Extracted data entries
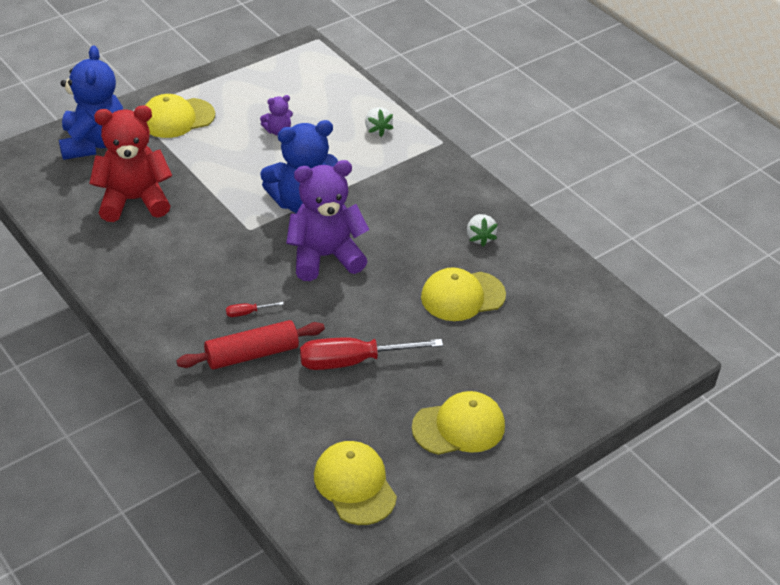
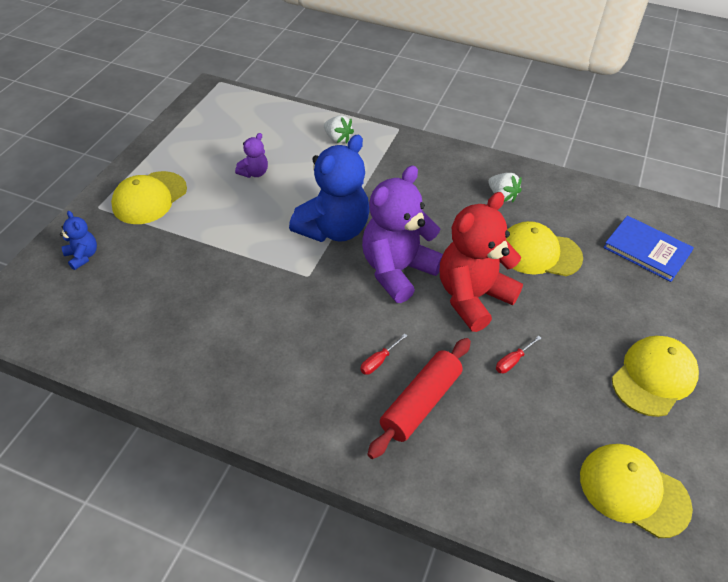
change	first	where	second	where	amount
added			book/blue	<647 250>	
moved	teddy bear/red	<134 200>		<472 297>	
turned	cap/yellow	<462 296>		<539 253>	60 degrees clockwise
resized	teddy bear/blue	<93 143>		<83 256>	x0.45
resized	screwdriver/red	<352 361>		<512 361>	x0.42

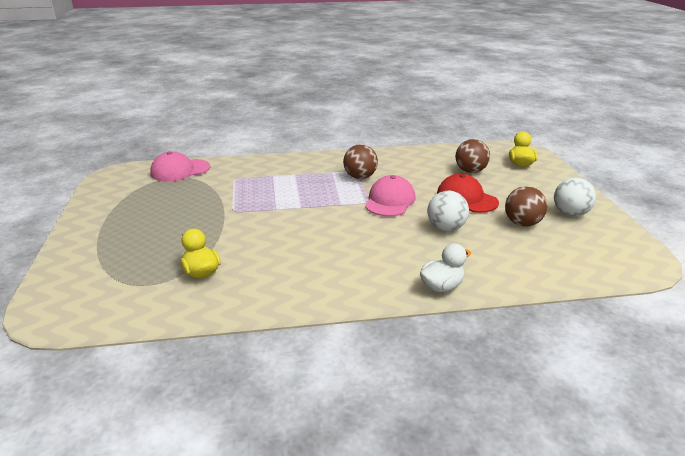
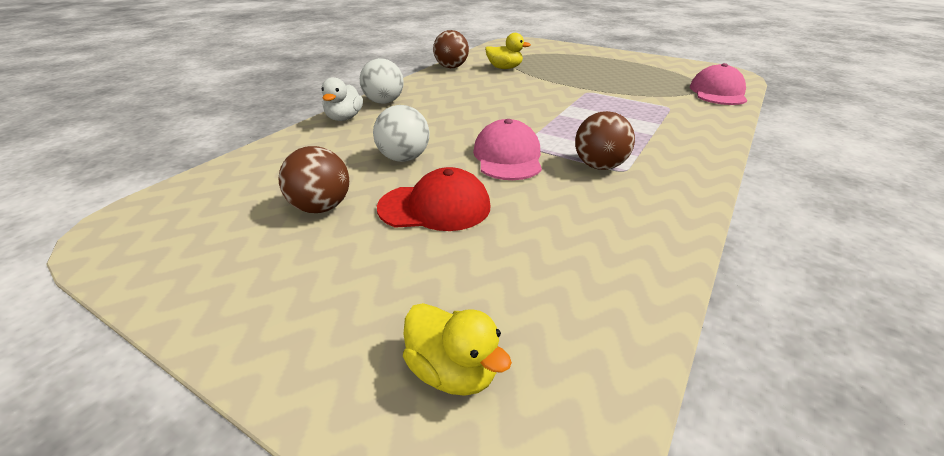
change	first	where	second	where	amount
moved	ball/brown	<470 171>		<451 67>	
moved	ball/white	<570 214>		<384 102>	
turned	cap/pink	<390 201>		<508 157>	150 degrees counterclockwise

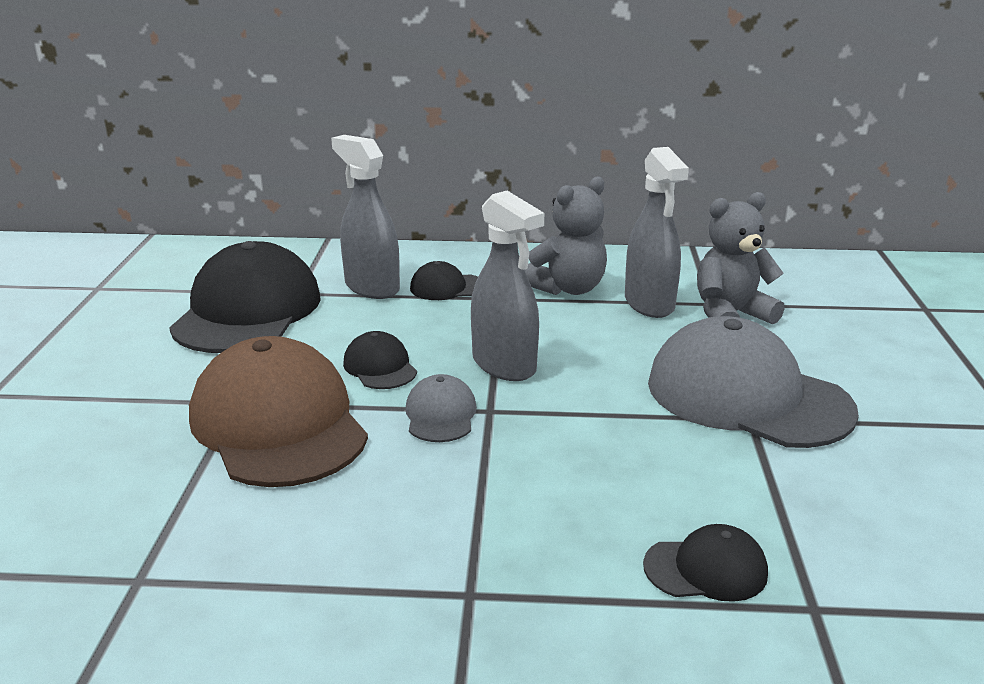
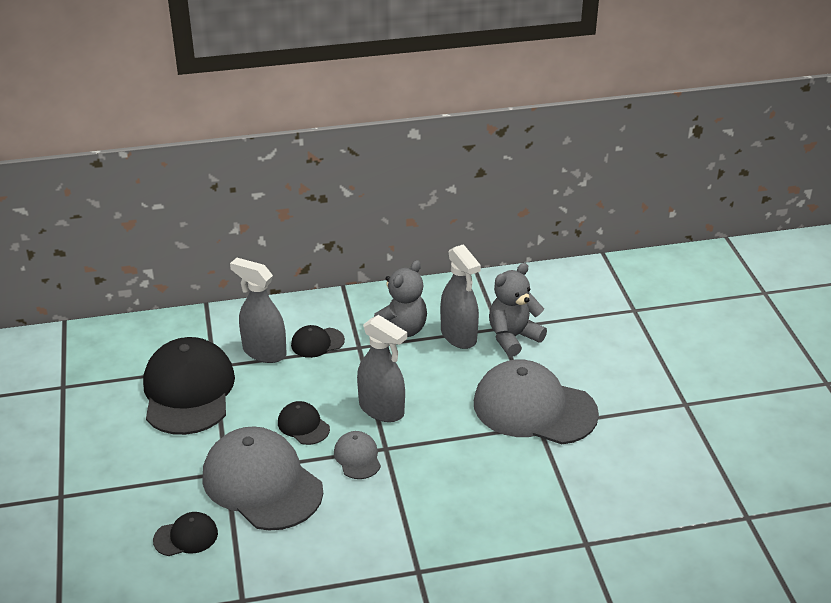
change	first	where	second	where	amount
moved	cap/black	<706 569>		<186 536>	
recoloured	cap/brown	<278 424>	cap/grey	<262 483>	

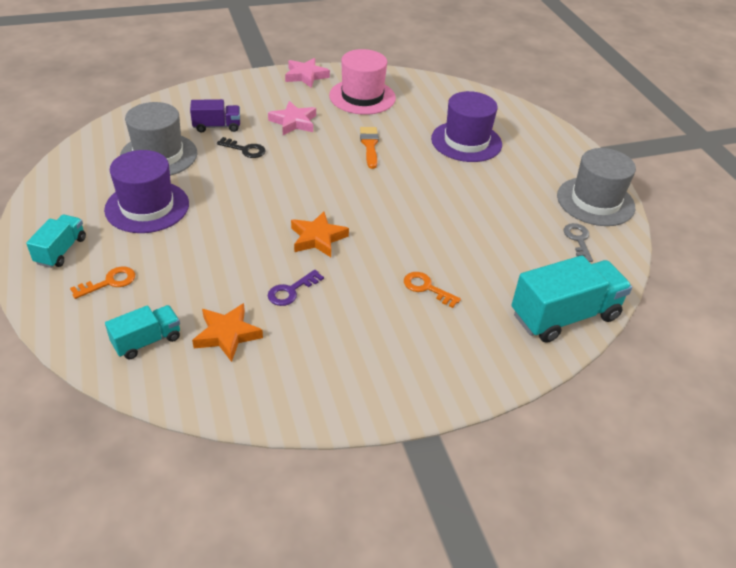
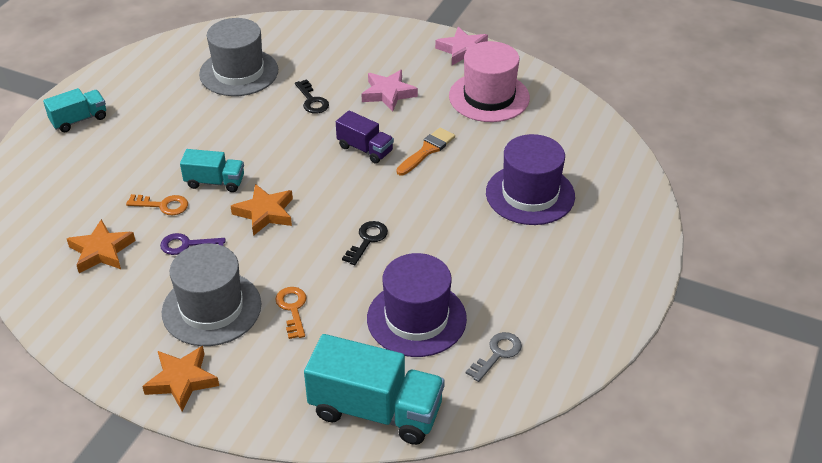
change	first	where	second	where	amount
added			star/orange	<182 381>	
added			key/black	<367 240>	
moved	key/orange	<109 282>		<163 205>	
moved	hat/purple	<147 207>		<416 318>	
moved	truck/turquoise	<147 341>		<215 182>	
moved	truck/purple	<217 126>		<365 149>	
moved	hat/grey	<595 201>		<211 308>	

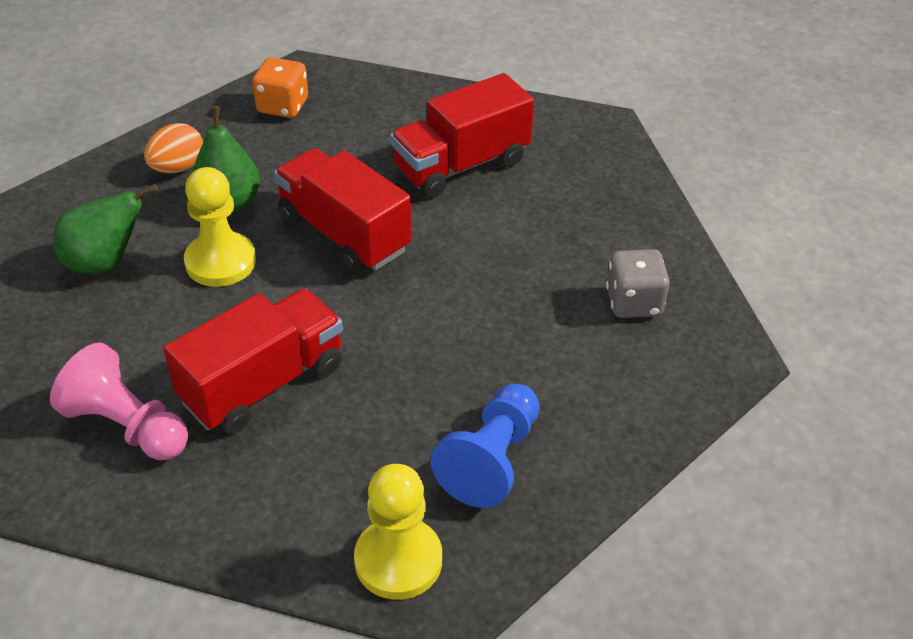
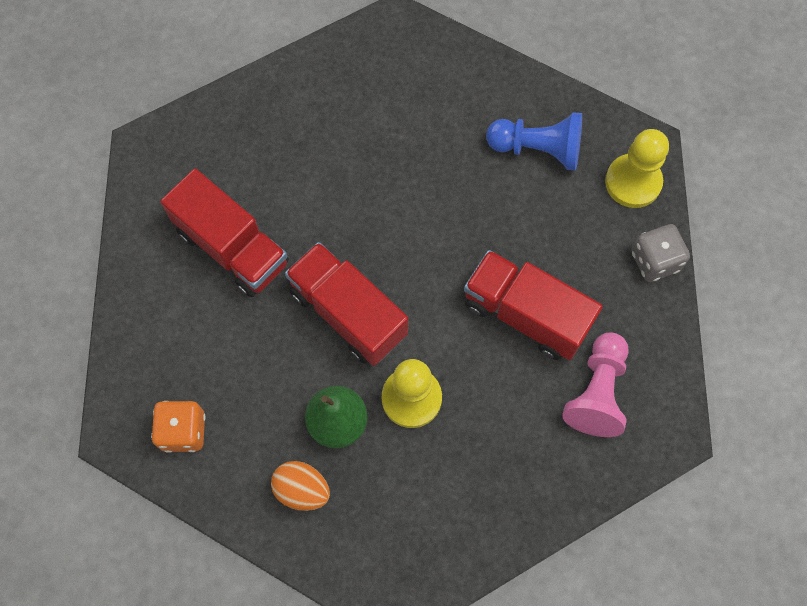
change	first	where	second	where	amount
removed	pear/green	<105 262>			
moved	dice/grey	<634 303>		<654 261>	
turned	truck/red	<344 234>		<348 313>	105 degrees clockwise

Your goal
Drop the images and return the data verbatim.

Result of this task
change	first	where	second	where	amount
added			book/blue	<647 250>	
moved	teddy bear/red	<134 200>		<472 297>	
turned	cap/yellow	<462 296>		<539 253>	60 degrees clockwise
resized	teddy bear/blue	<93 143>		<83 256>	x0.45
resized	screwdriver/red	<352 361>		<512 361>	x0.42

change	first	where	second	where	amount
moved	ball/brown	<470 171>		<451 67>	
moved	ball/white	<570 214>		<384 102>	
turned	cap/pink	<390 201>		<508 157>	150 degrees counterclockwise

change	first	where	second	where	amount
moved	cap/black	<706 569>		<186 536>	
recoloured	cap/brown	<278 424>	cap/grey	<262 483>	

change	first	where	second	where	amount
added			star/orange	<182 381>	
added			key/black	<367 240>	
moved	key/orange	<109 282>		<163 205>	
moved	hat/purple	<147 207>		<416 318>	
moved	truck/turquoise	<147 341>		<215 182>	
moved	truck/purple	<217 126>		<365 149>	
moved	hat/grey	<595 201>		<211 308>	

change	first	where	second	where	amount
removed	pear/green	<105 262>			
moved	dice/grey	<634 303>		<654 261>	
turned	truck/red	<344 234>		<348 313>	105 degrees clockwise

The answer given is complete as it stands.